Spatial reasoning data:
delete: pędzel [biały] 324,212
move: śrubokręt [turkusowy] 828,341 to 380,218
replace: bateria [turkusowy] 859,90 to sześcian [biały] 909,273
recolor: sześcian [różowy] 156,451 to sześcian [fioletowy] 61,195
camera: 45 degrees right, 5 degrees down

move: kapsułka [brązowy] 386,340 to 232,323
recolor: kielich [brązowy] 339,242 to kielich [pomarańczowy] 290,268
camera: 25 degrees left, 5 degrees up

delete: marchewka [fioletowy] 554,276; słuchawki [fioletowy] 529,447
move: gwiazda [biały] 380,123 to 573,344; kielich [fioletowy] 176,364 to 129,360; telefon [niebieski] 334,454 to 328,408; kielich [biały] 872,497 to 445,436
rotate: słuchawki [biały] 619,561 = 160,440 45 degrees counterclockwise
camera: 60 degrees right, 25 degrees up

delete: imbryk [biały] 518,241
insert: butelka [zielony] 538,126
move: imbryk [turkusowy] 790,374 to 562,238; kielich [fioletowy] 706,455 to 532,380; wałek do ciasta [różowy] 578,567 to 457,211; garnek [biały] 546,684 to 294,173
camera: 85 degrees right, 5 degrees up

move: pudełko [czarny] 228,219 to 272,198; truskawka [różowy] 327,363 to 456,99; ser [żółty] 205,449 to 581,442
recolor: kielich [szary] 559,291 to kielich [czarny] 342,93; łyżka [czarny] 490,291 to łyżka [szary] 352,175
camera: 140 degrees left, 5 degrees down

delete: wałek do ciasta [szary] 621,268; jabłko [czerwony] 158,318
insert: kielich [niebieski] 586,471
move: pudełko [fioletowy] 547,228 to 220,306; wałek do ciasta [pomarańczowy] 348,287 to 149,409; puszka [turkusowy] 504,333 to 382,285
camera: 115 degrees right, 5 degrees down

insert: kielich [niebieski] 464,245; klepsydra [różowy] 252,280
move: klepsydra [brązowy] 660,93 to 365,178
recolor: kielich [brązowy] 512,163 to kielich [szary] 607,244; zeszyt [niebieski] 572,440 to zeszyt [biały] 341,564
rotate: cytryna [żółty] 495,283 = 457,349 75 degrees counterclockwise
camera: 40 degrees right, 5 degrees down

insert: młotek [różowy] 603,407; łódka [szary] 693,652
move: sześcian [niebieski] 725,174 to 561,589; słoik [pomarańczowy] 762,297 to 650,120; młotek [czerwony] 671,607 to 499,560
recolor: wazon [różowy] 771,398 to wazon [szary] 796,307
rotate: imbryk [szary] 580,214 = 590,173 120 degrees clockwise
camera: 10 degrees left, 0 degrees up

■ PROBLEM STATEMENT
Each line from the top of the data, up to and including the line that contains "recolor: sześcian [różowy]", should be set down exactly.

■ TASK RESULT
delete: pędzel [biały] 324,212
move: śrubokręt [turkusowy] 828,341 to 380,218
replace: bateria [turkusowy] 859,90 to sześcian [biały] 909,273
recolor: sześcian [różowy] 156,451 to sześcian [fioletowy] 61,195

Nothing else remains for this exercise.